# What this task involves:
Print the listing from its top line through the line containing "red cap [582,134,646,164]", nothing more, and leave out the pictures.

**** Data shown ****

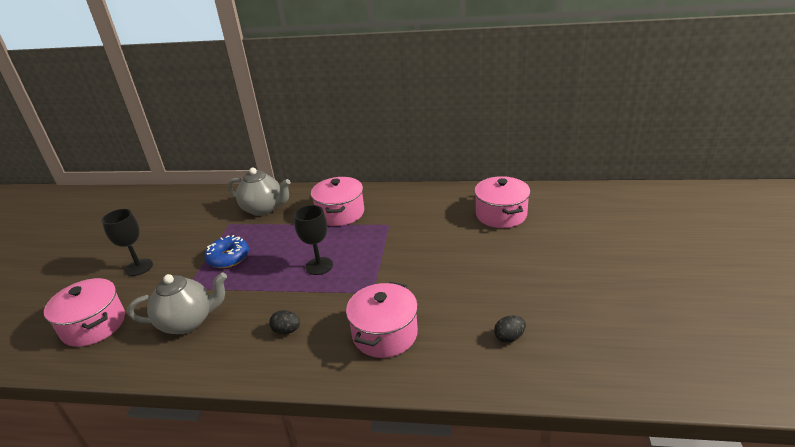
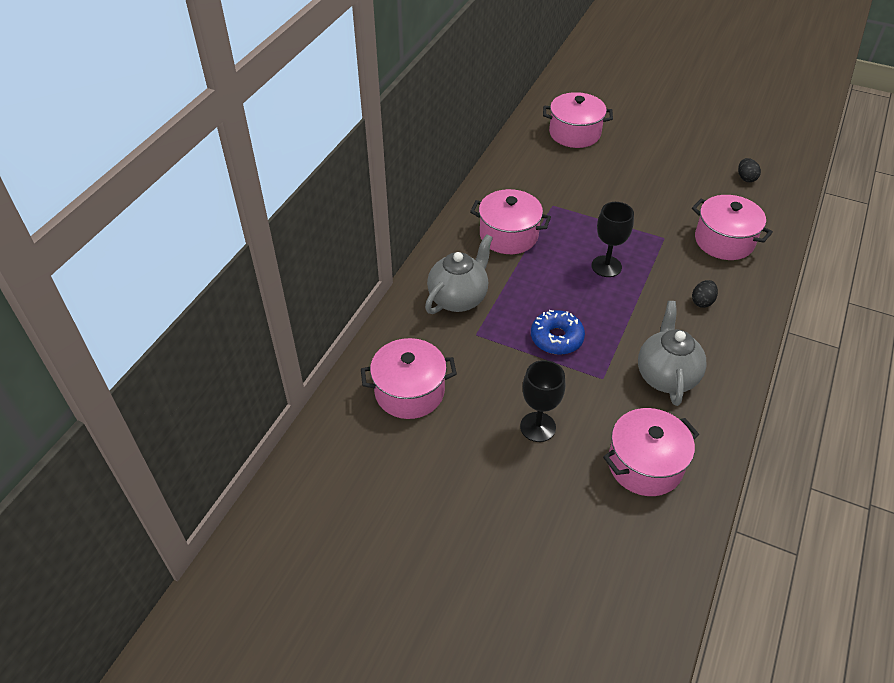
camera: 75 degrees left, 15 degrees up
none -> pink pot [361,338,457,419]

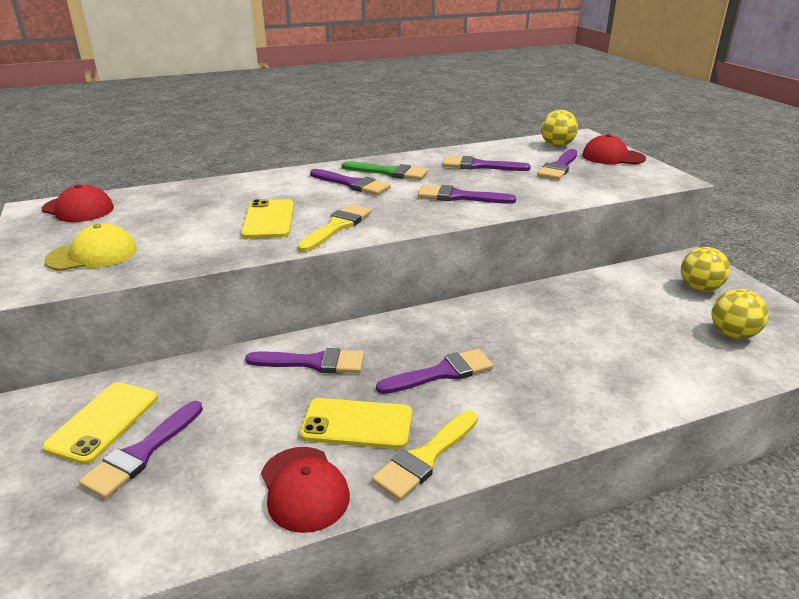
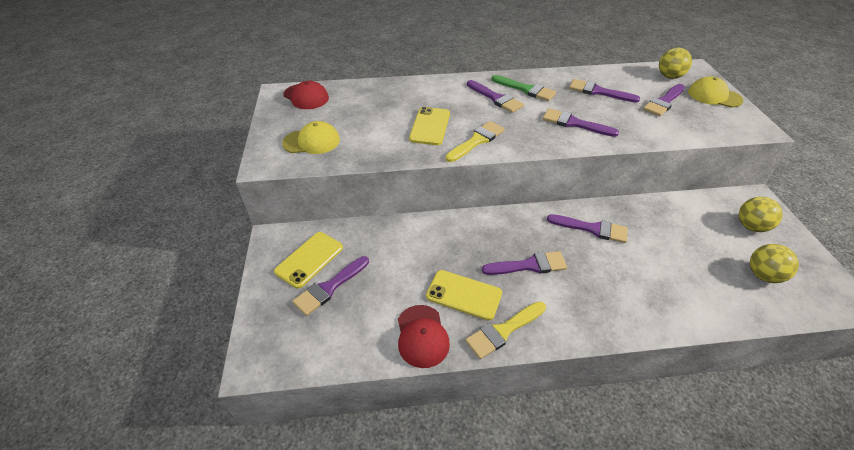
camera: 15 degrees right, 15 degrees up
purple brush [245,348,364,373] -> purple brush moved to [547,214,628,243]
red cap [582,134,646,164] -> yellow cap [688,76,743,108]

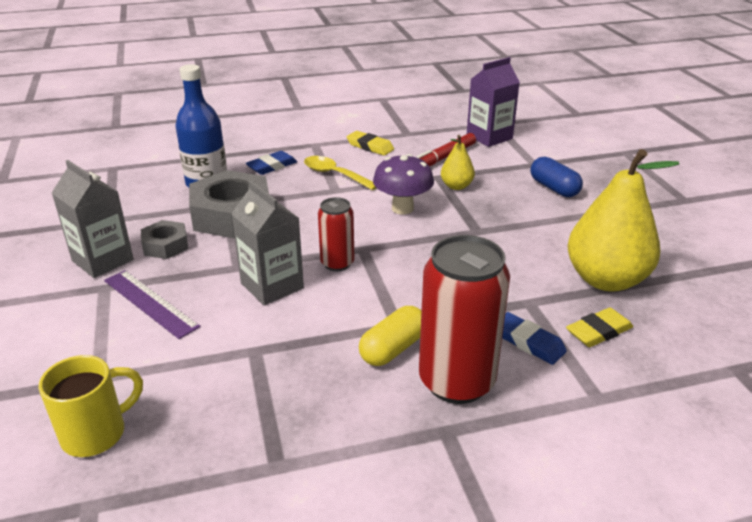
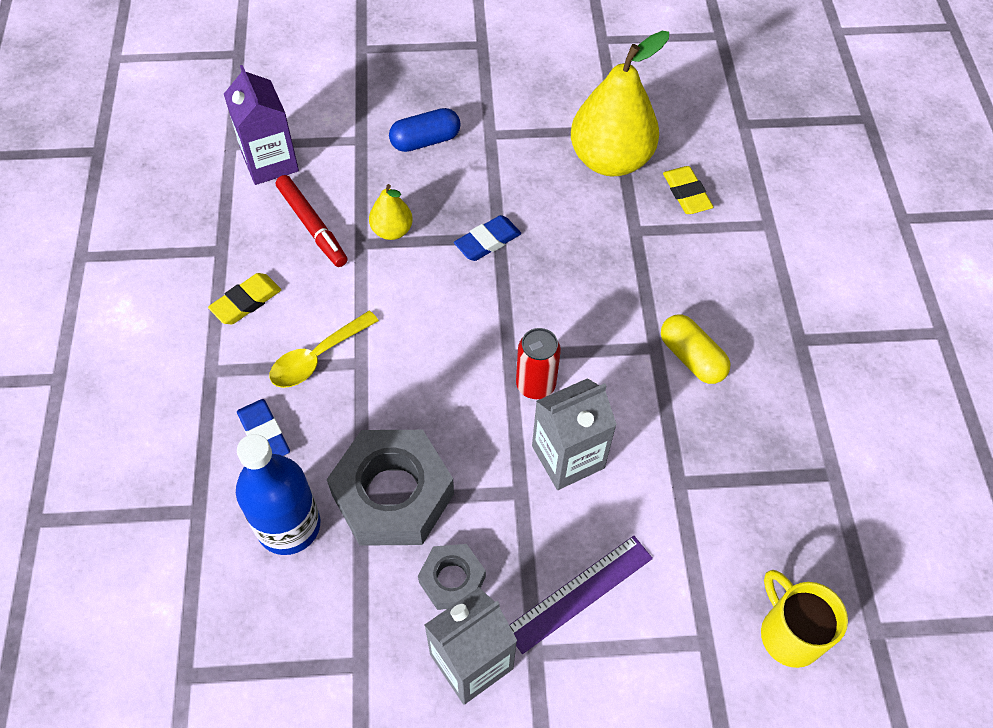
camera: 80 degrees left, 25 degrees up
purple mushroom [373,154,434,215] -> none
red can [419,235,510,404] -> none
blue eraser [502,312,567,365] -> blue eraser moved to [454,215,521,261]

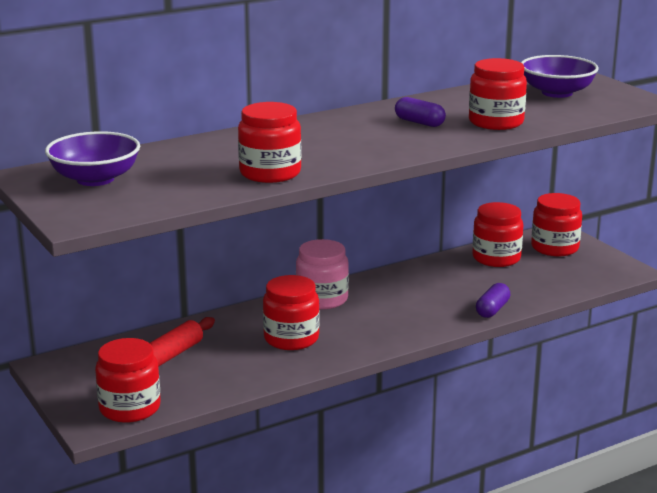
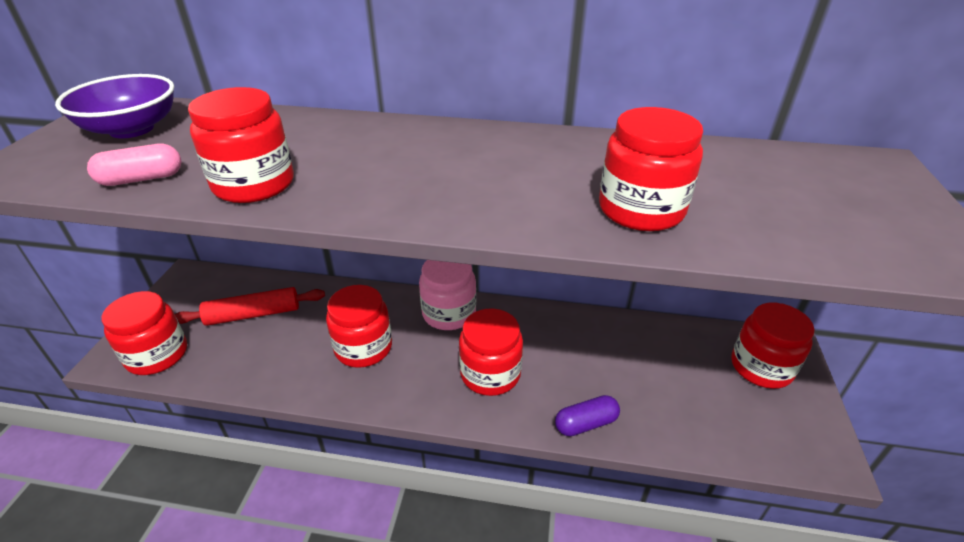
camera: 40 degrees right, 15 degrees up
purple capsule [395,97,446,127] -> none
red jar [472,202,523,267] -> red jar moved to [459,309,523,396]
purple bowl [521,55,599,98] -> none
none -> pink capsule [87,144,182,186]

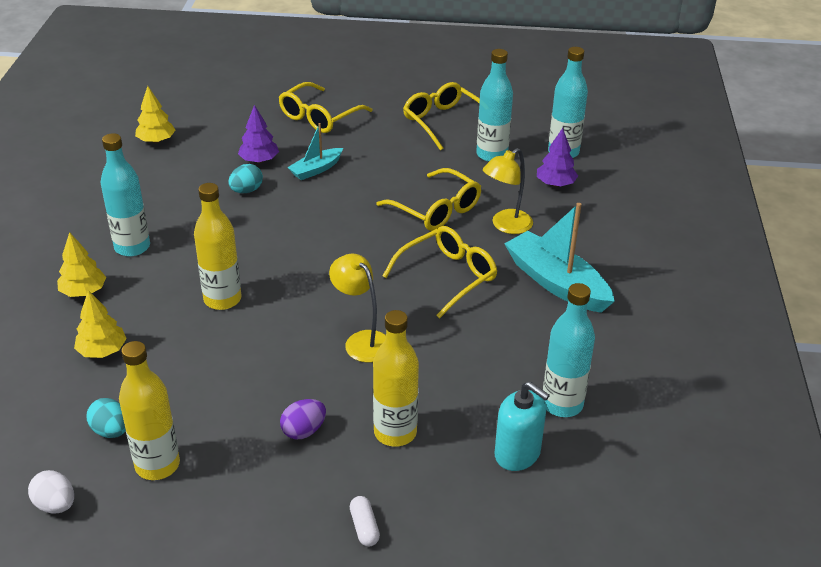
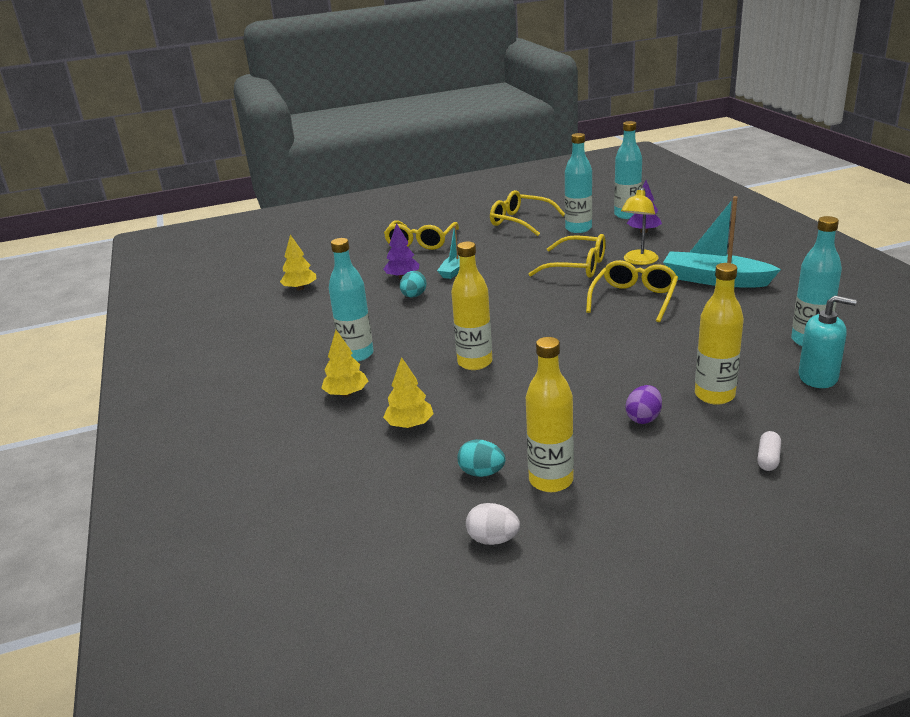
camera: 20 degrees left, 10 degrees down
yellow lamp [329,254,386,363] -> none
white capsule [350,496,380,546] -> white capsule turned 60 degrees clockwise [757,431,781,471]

****

# Answer:
camera: 75 degrees left, 15 degrees up
none -> pink pot [361,338,457,419]

camera: 15 degrees right, 15 degrees up
purple brush [245,348,364,373] -> purple brush moved to [547,214,628,243]
red cap [582,134,646,164] -> yellow cap [688,76,743,108]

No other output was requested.